_Instructions for the task_
What is needed is every line of the material that contains "cylinder".

_Records for the task_
━━━━━━━━━━━━━━━━━━━━

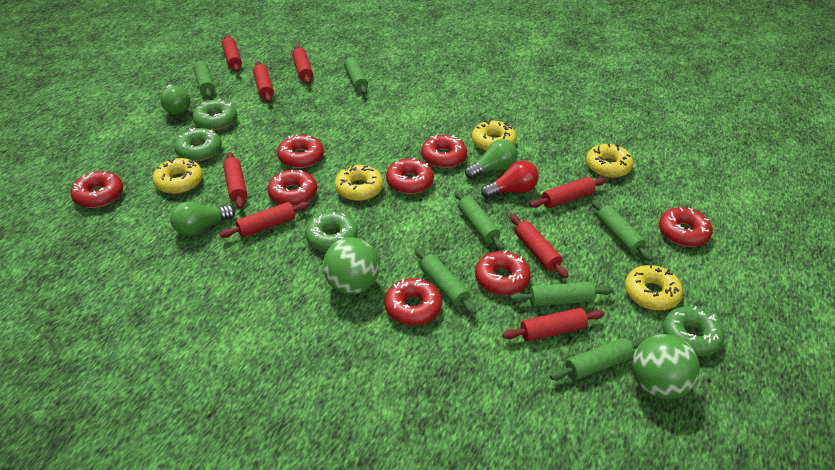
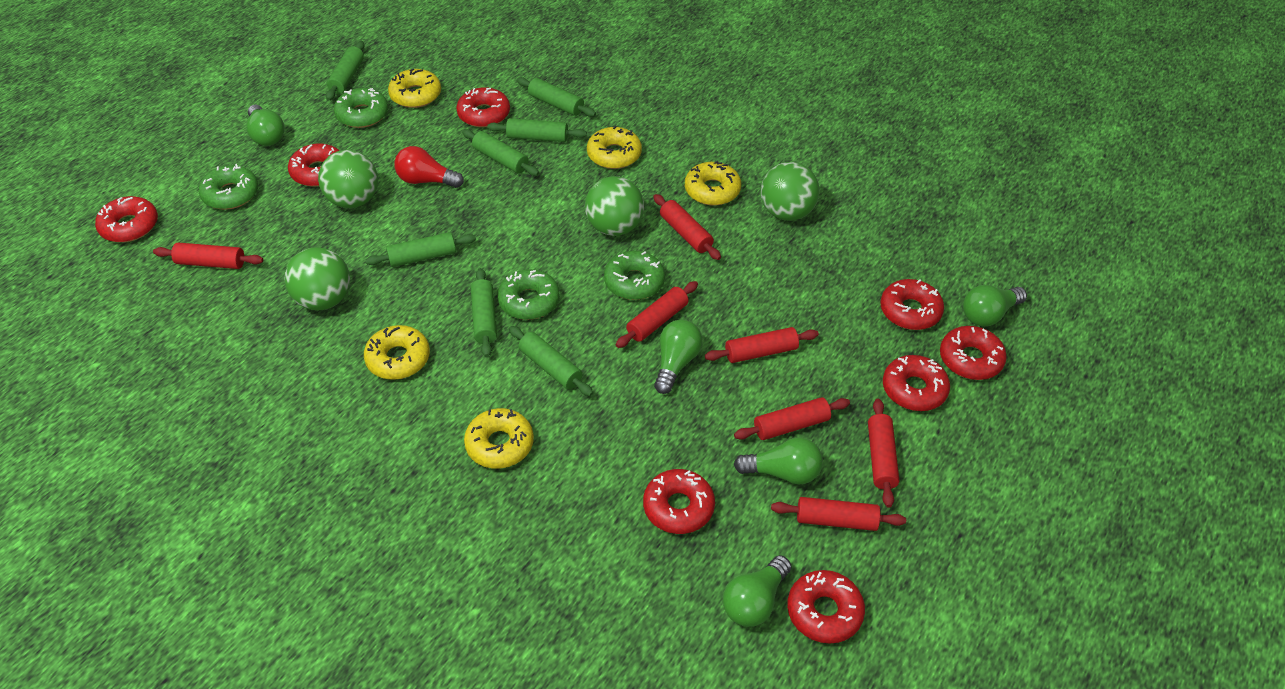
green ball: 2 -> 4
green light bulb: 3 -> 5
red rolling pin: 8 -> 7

━━━━━━━━━━━━━━━━━━━━

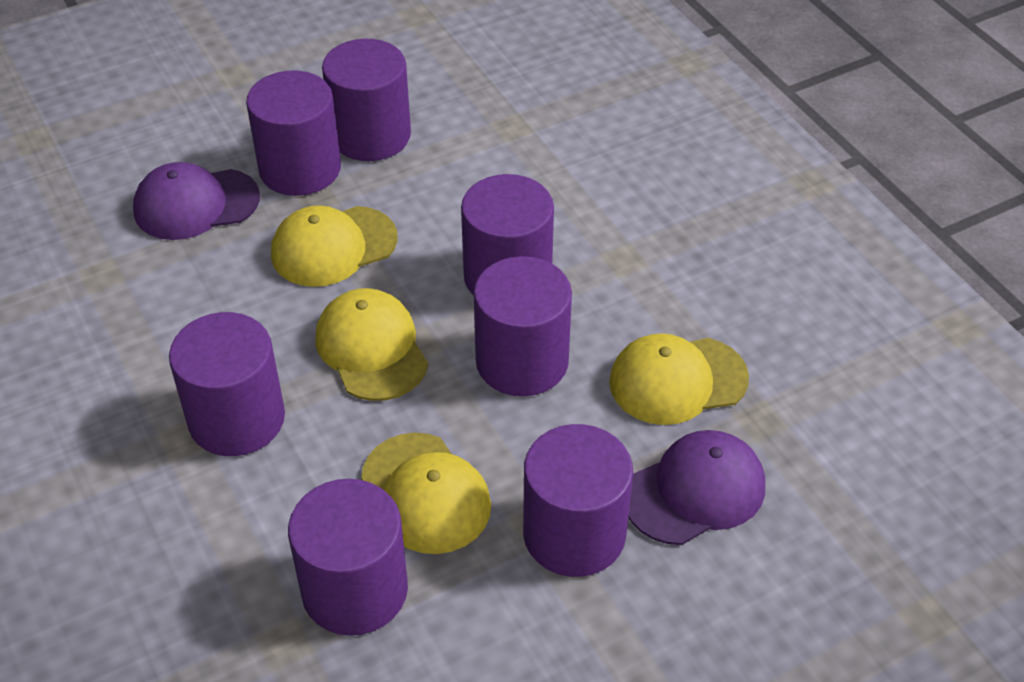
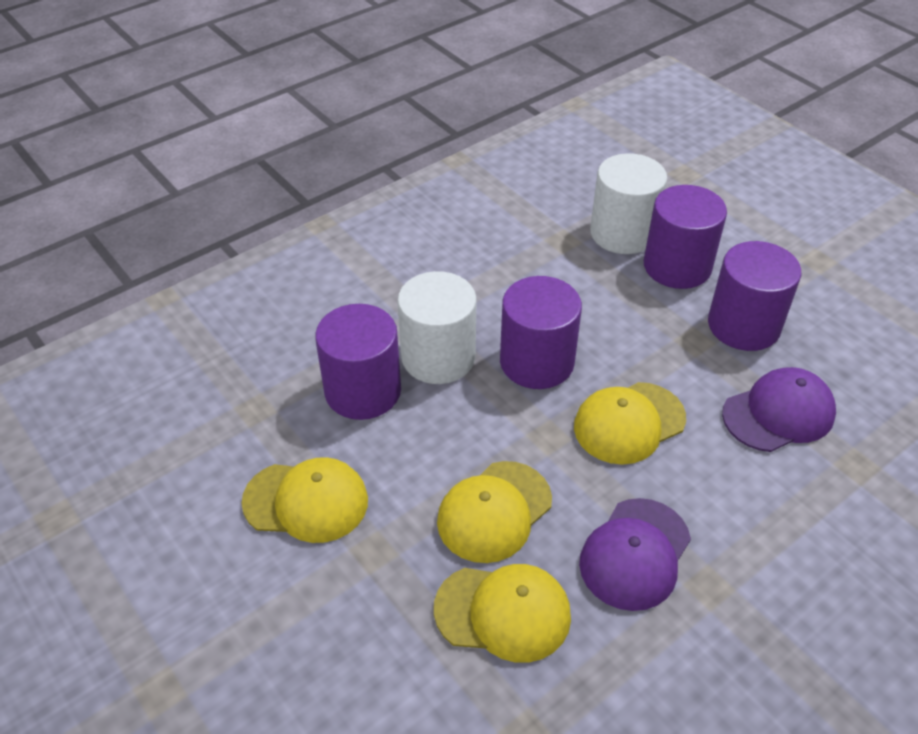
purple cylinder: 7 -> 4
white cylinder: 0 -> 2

━━━━━━━━━━━━━━━━━━━━

_Solution for this task_
purple cylinder: 7 -> 4
white cylinder: 0 -> 2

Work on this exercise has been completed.